Scene image comparisons

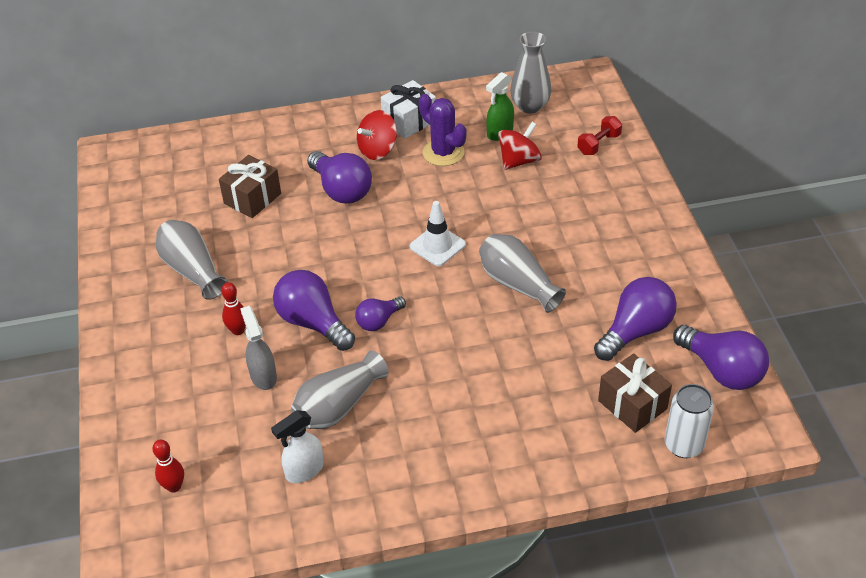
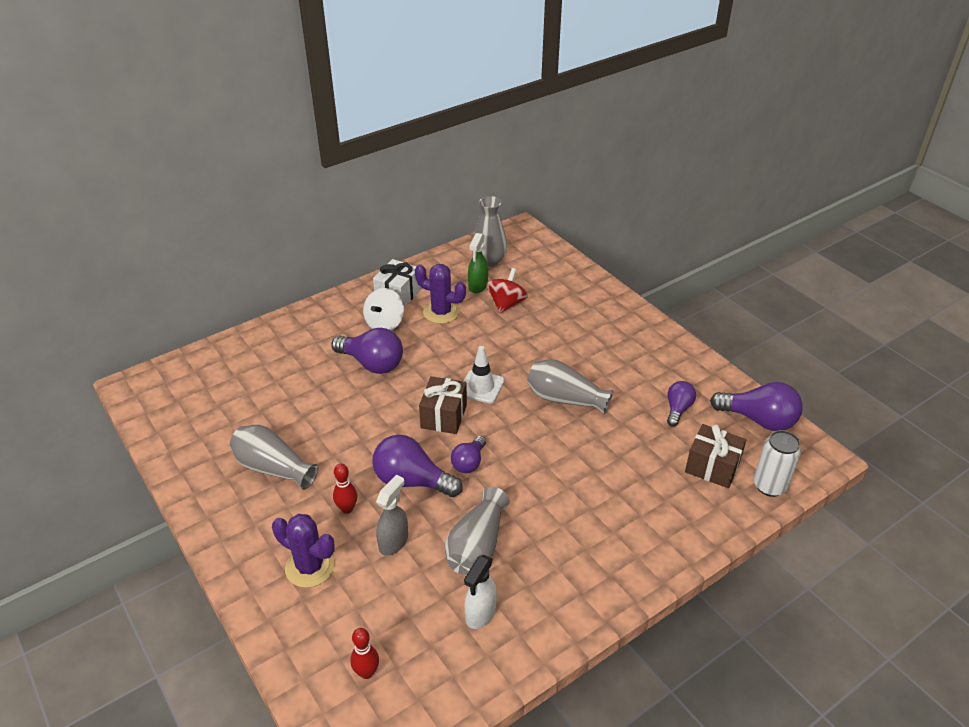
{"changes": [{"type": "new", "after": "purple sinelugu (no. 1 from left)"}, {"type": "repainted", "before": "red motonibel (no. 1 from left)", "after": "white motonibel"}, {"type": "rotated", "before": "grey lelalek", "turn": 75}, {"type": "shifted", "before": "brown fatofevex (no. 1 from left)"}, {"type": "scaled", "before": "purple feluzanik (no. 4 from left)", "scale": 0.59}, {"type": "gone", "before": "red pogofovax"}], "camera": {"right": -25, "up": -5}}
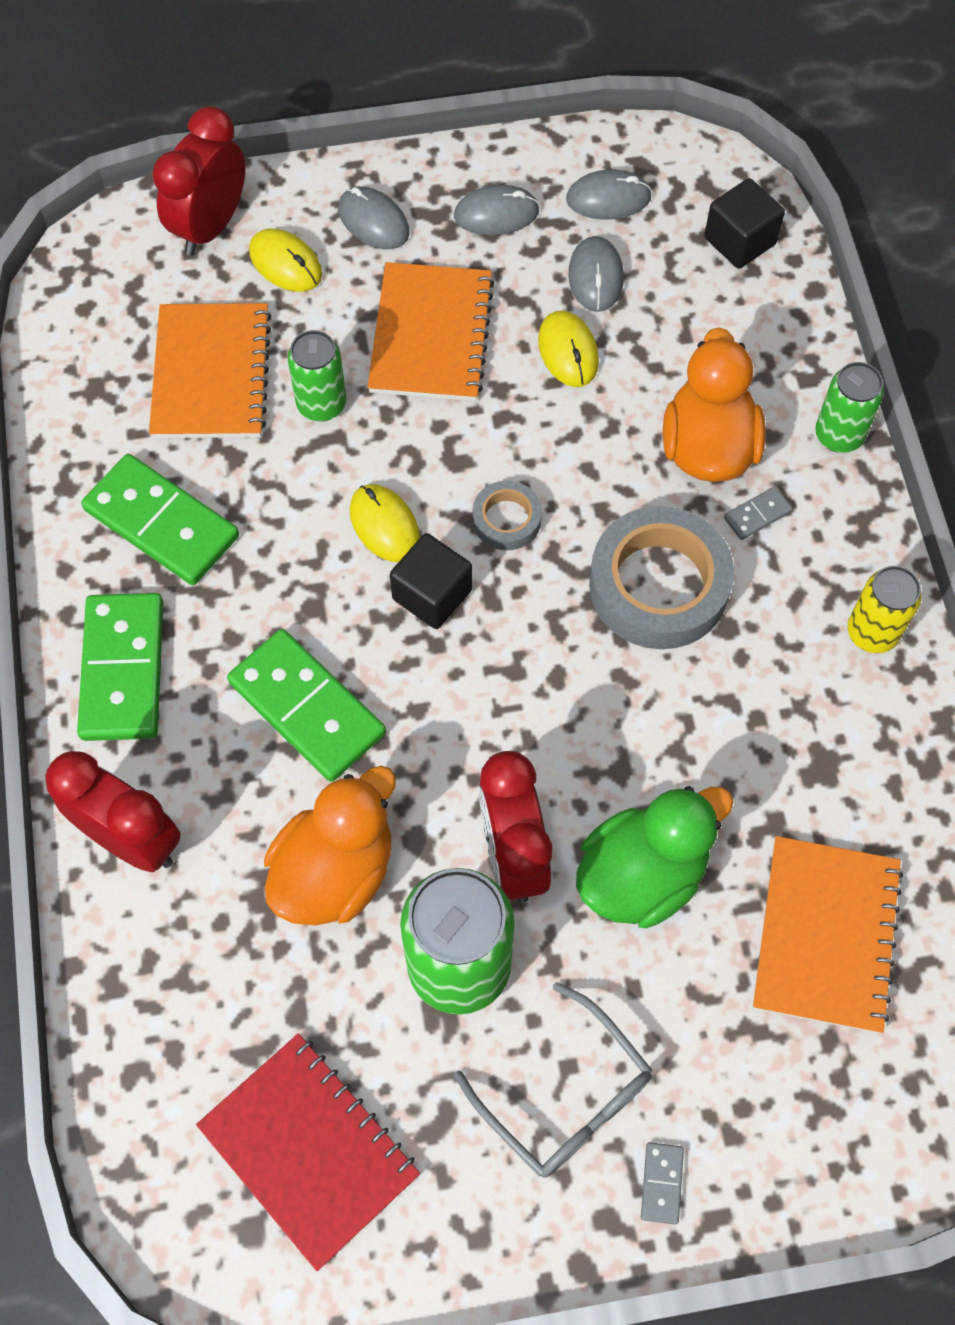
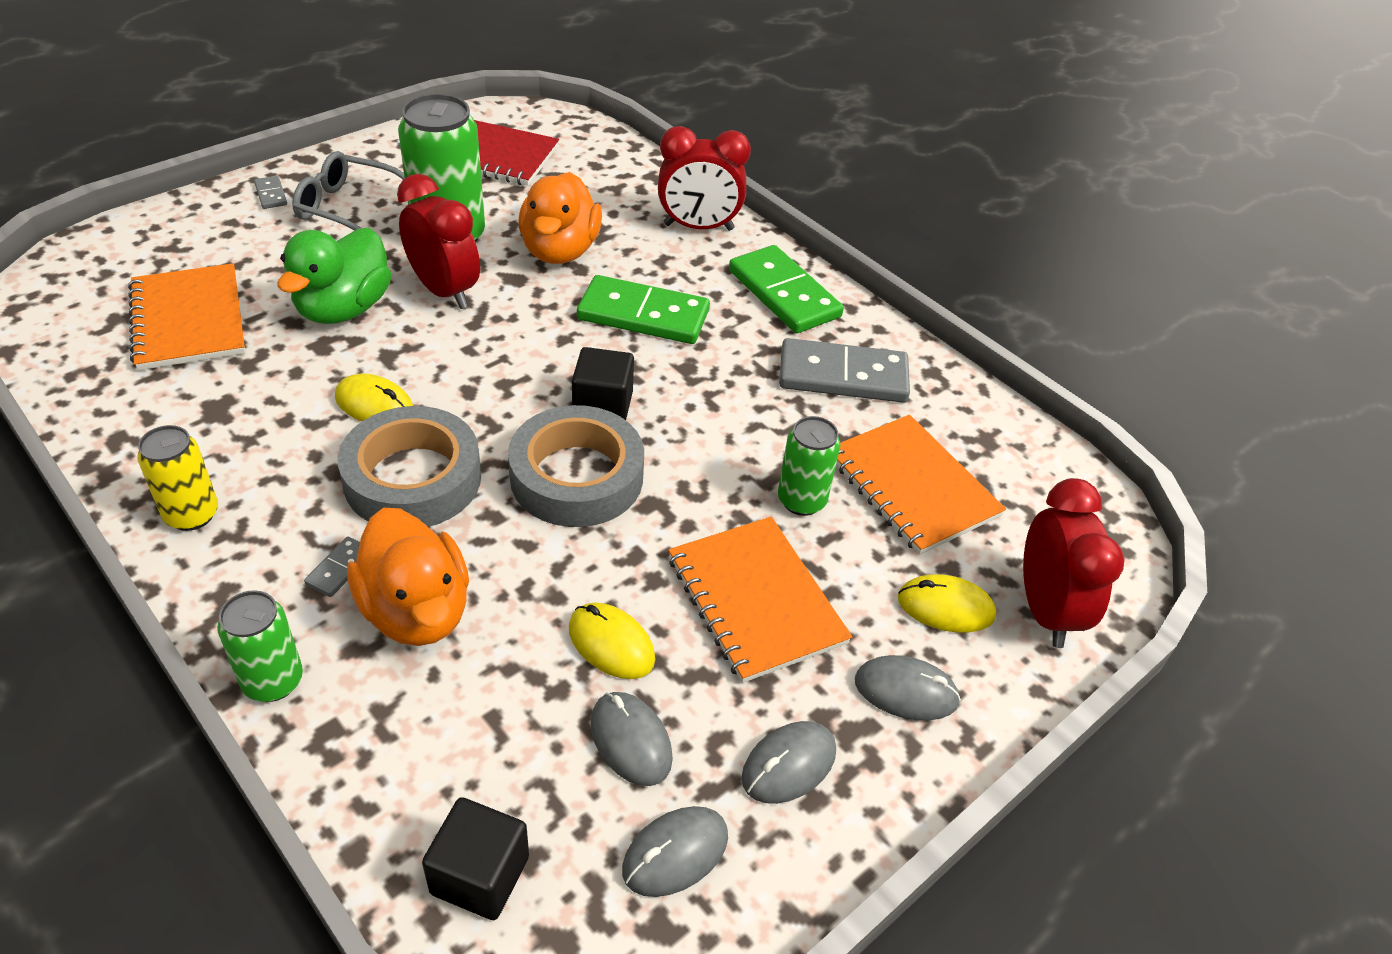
{"changes": [{"type": "shifted", "before": "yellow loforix (no. 2 from left in the first image)", "after": "yellow loforix (no. 1 from left)"}, {"type": "scaled", "before": "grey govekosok (no. 1 from left in the first image)", "scale": 1.99}, {"type": "repainted", "before": "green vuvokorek (no. 2 from left)", "after": "grey vuvokorek (no. 3 from left)"}], "camera": {"right": 145, "up": -20}}
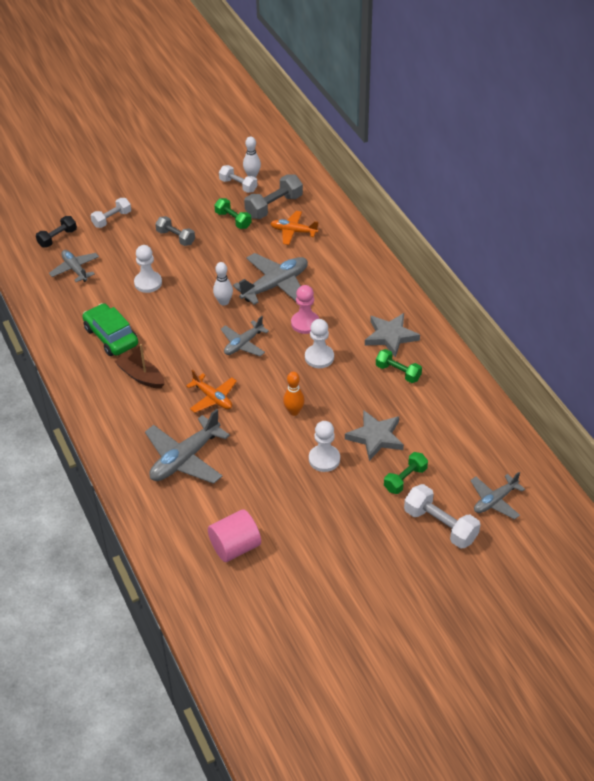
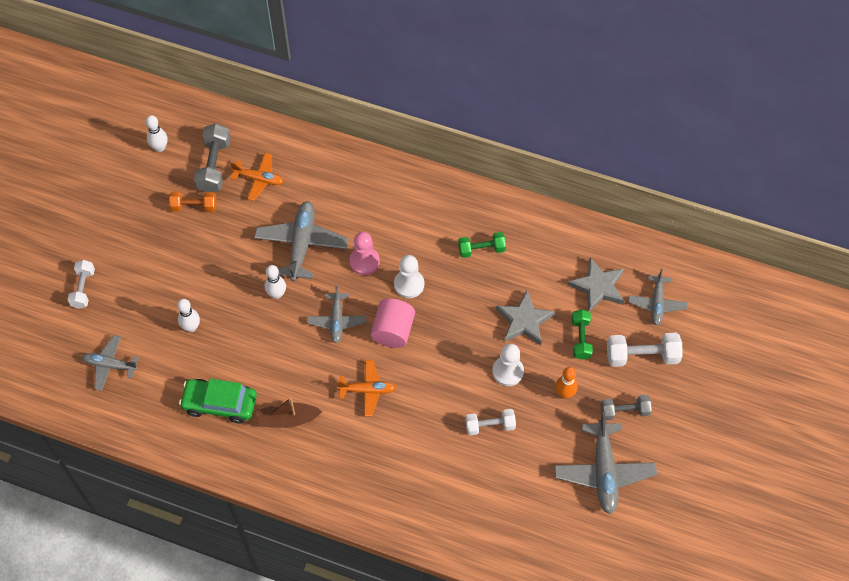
{"changes": [{"type": "repainted", "before": "green pogofovax (no. 1 from left)", "after": "orange pogofovax"}, {"type": "swapped", "before": "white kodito (no. 1 from left)", "after": "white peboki (no. 2 from left)"}, {"type": "rotated", "before": "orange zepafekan (no. 2 from left in the first image)", "turn": -135}, {"type": "shifted", "before": "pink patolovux"}, {"type": "shifted", "before": "white pogofovax (no. 2 from left)"}, {"type": "shifted", "before": "grey zepafekan (no. 2 from left in the first image)", "after": "grey zepafekan (no. 4 from left)"}, {"type": "shifted", "before": "orange peboki"}, {"type": "shifted", "before": "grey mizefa (no. 2 from left)"}, {"type": "shifted", "before": "grey pogofovax (no. 1 from left in the first image)", "after": "grey pogofovax (no. 2 from left)"}, {"type": "gone", "before": "black pogofovax"}], "camera": {"right": -45, "up": 15}}
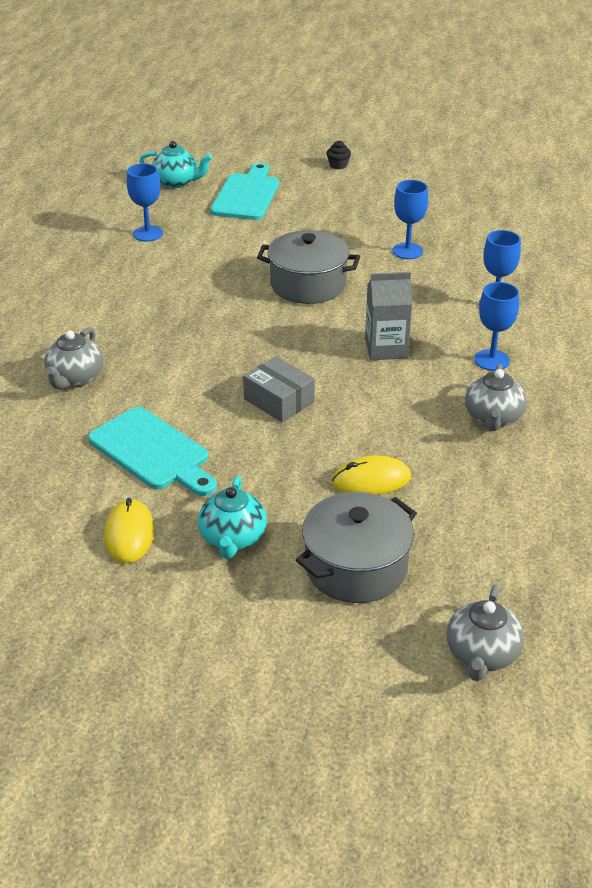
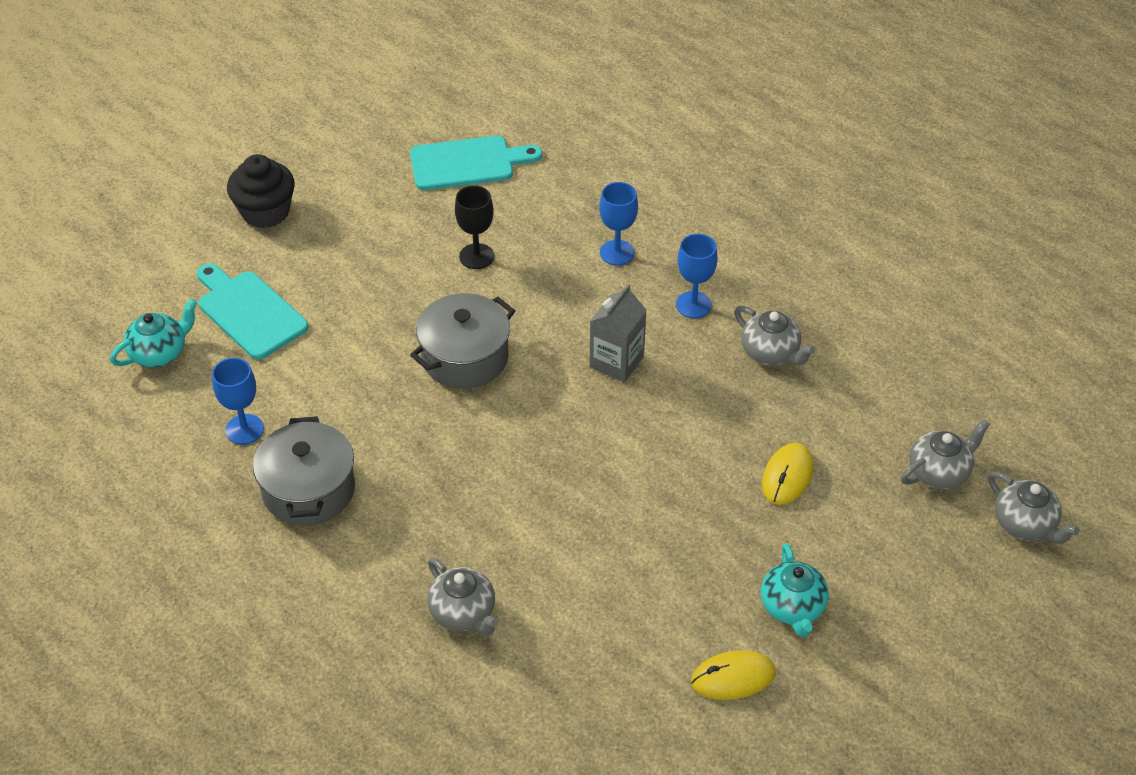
{"changes": [{"type": "scaled", "before": "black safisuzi", "scale": 2.17}, {"type": "shifted", "before": "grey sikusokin (no. 2 from left in the first image)", "after": "grey sikusokin (no. 1 from left)"}, {"type": "shifted", "before": "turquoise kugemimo (no. 1 from left in the first image)", "after": "turquoise kugemimo (no. 2 from left)"}, {"type": "repainted", "before": "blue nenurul (no. 2 from left)", "after": "black nenurul"}, {"type": "rotated", "before": "yellow loforix (no. 1 from left)", "turn": -45}, {"type": "rotated", "before": "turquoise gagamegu (no. 2 from left)", "turn": 45}, {"type": "new", "after": "grey gagamegu (no. 3 from left)"}, {"type": "gone", "before": "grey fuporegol"}], "camera": {"right": -55, "up": 10}}
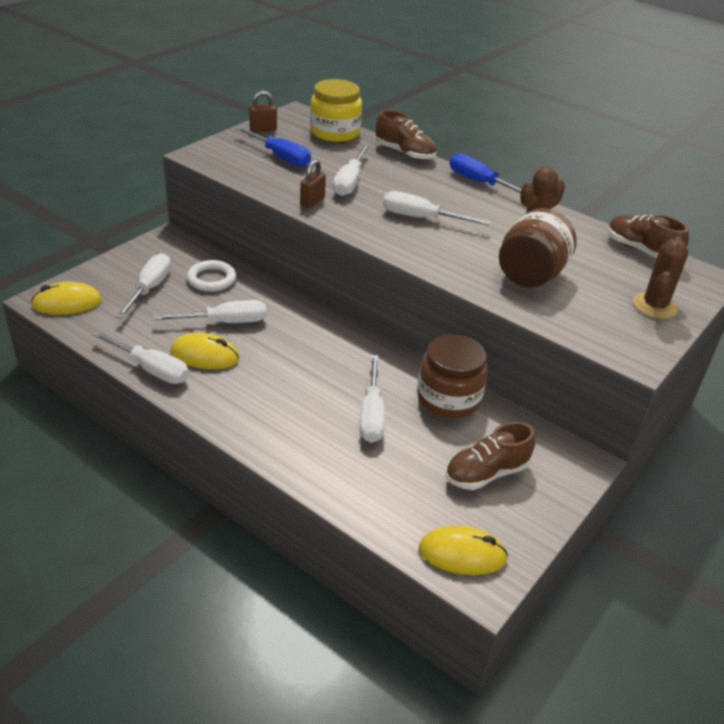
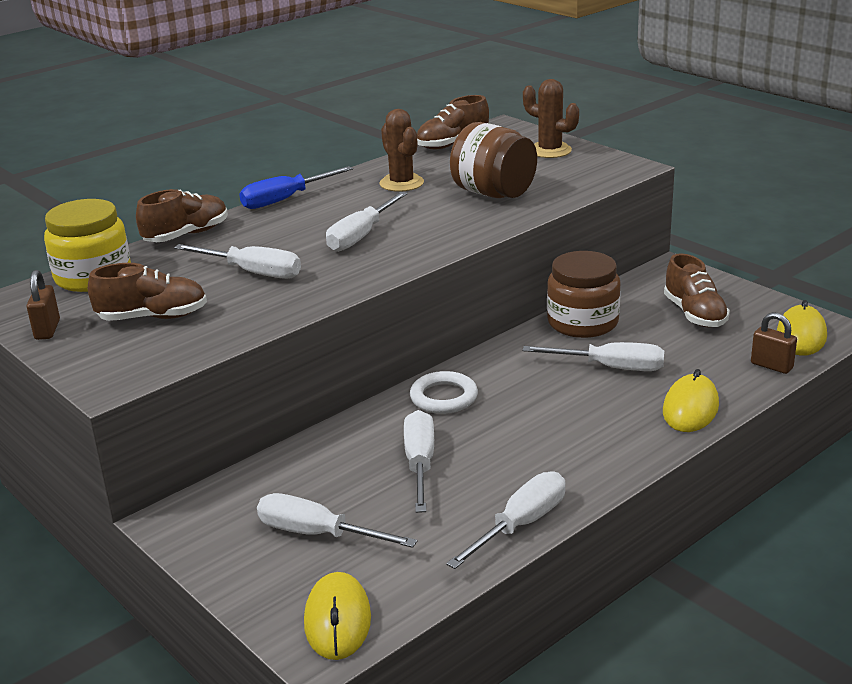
{"changes": [{"type": "swapped", "before": "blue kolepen (no. 1 from left)", "after": "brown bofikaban (no. 1 from left)"}, {"type": "shifted", "before": "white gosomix"}, {"type": "shifted", "before": "yellow loforix (no. 2 from left)"}, {"type": "shifted", "before": "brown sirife (no. 2 from left)"}], "camera": {"right": -75, "up": -10}}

**Assignment**
Since the pictures don't belong in the copy, copy only the rest of the entries above exactly.

**Solved exercise**
{"changes": [{"type": "new", "after": "purple sinelugu (no. 1 from left)"}, {"type": "repainted", "before": "red motonibel (no. 1 from left)", "after": "white motonibel"}, {"type": "rotated", "before": "grey lelalek", "turn": 75}, {"type": "shifted", "before": "brown fatofevex (no. 1 from left)"}, {"type": "scaled", "before": "purple feluzanik (no. 4 from left)", "scale": 0.59}, {"type": "gone", "before": "red pogofovax"}], "camera": {"right": -25, "up": -5}}
{"changes": [{"type": "shifted", "before": "yellow loforix (no. 2 from left in the first image)", "after": "yellow loforix (no. 1 from left)"}, {"type": "scaled", "before": "grey govekosok (no. 1 from left in the first image)", "scale": 1.99}, {"type": "repainted", "before": "green vuvokorek (no. 2 from left)", "after": "grey vuvokorek (no. 3 from left)"}], "camera": {"right": 145, "up": -20}}
{"changes": [{"type": "repainted", "before": "green pogofovax (no. 1 from left)", "after": "orange pogofovax"}, {"type": "swapped", "before": "white kodito (no. 1 from left)", "after": "white peboki (no. 2 from left)"}, {"type": "rotated", "before": "orange zepafekan (no. 2 from left in the first image)", "turn": -135}, {"type": "shifted", "before": "pink patolovux"}, {"type": "shifted", "before": "white pogofovax (no. 2 from left)"}, {"type": "shifted", "before": "grey zepafekan (no. 2 from left in the first image)", "after": "grey zepafekan (no. 4 from left)"}, {"type": "shifted", "before": "orange peboki"}, {"type": "shifted", "before": "grey mizefa (no. 2 from left)"}, {"type": "shifted", "before": "grey pogofovax (no. 1 from left in the first image)", "after": "grey pogofovax (no. 2 from left)"}, {"type": "gone", "before": "black pogofovax"}], "camera": {"right": -45, "up": 15}}
{"changes": [{"type": "scaled", "before": "black safisuzi", "scale": 2.17}, {"type": "shifted", "before": "grey sikusokin (no. 2 from left in the first image)", "after": "grey sikusokin (no. 1 from left)"}, {"type": "shifted", "before": "turquoise kugemimo (no. 1 from left in the first image)", "after": "turquoise kugemimo (no. 2 from left)"}, {"type": "repainted", "before": "blue nenurul (no. 2 from left)", "after": "black nenurul"}, {"type": "rotated", "before": "yellow loforix (no. 1 from left)", "turn": -45}, {"type": "rotated", "before": "turquoise gagamegu (no. 2 from left)", "turn": 45}, {"type": "new", "after": "grey gagamegu (no. 3 from left)"}, {"type": "gone", "before": "grey fuporegol"}], "camera": {"right": -55, "up": 10}}
{"changes": [{"type": "swapped", "before": "blue kolepen (no. 1 from left)", "after": "brown bofikaban (no. 1 from left)"}, {"type": "shifted", "before": "white gosomix"}, {"type": "shifted", "before": "yellow loforix (no. 2 from left)"}, {"type": "shifted", "before": "brown sirife (no. 2 from left)"}], "camera": {"right": -75, "up": -10}}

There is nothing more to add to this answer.